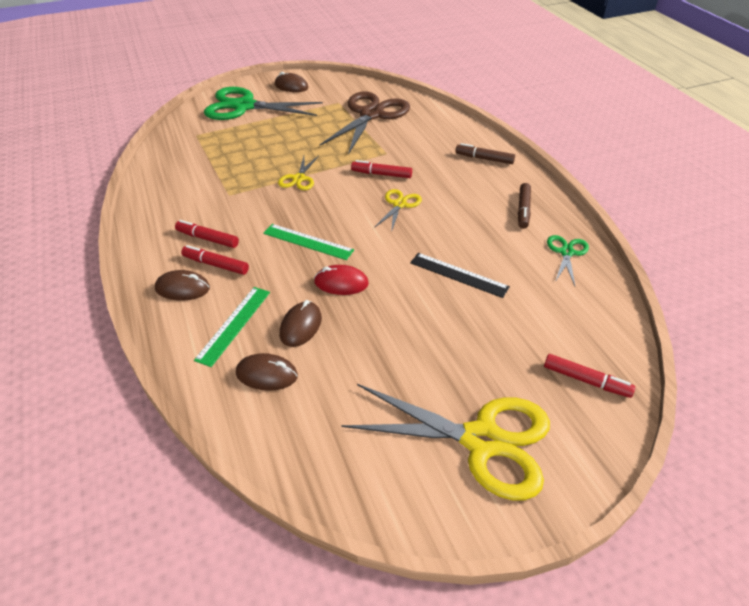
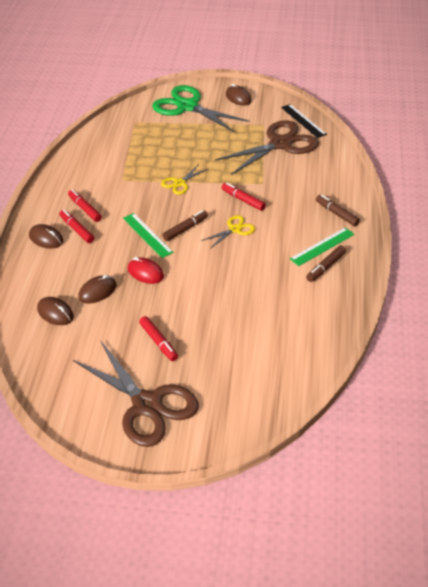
camera: 30 degrees right, 0 degrees up
green ruler [194,287,270,367] -> green ruler moved to [290,227,354,266]
yellow scissors [341,384,550,500] -> brown scissors [73,340,199,447]
black ruler [410,253,510,298] -> black ruler moved to [281,104,327,138]
red marker [544,354,635,398] -> red marker moved to [139,316,178,361]
green scissors [547,235,589,286] -> none
none -> brown marker [162,210,208,241]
────────
Scan the records above and report how many lines include the word "brown", without any other text.

2